[Prompt] All of the entries, apart from their pictures, are to be copied verbatim.

□ □ □ □ □

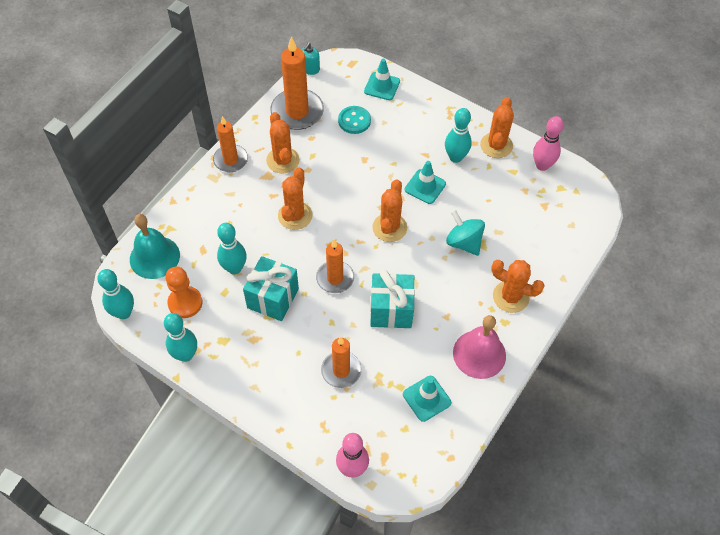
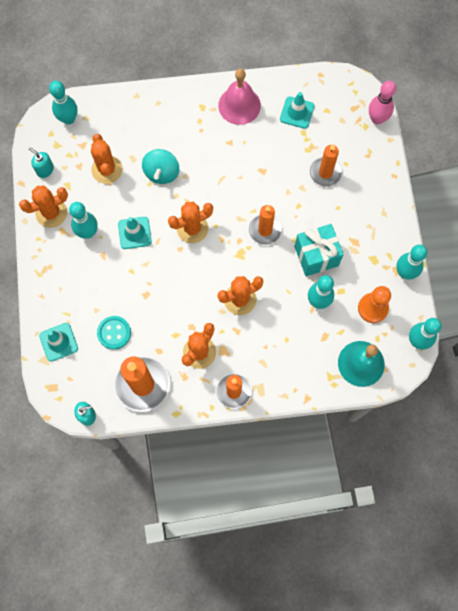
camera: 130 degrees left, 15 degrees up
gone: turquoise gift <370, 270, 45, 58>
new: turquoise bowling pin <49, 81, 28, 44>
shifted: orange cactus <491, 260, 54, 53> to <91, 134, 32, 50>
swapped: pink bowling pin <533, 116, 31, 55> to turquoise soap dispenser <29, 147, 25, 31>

□ □ □ □ □

[Solved exercise]
camera: 130 degrees left, 15 degrees up
gone: turquoise gift <370, 270, 45, 58>
new: turquoise bowling pin <49, 81, 28, 44>
shifted: orange cactus <491, 260, 54, 53> to <91, 134, 32, 50>
swapped: pink bowling pin <533, 116, 31, 55> to turquoise soap dispenser <29, 147, 25, 31>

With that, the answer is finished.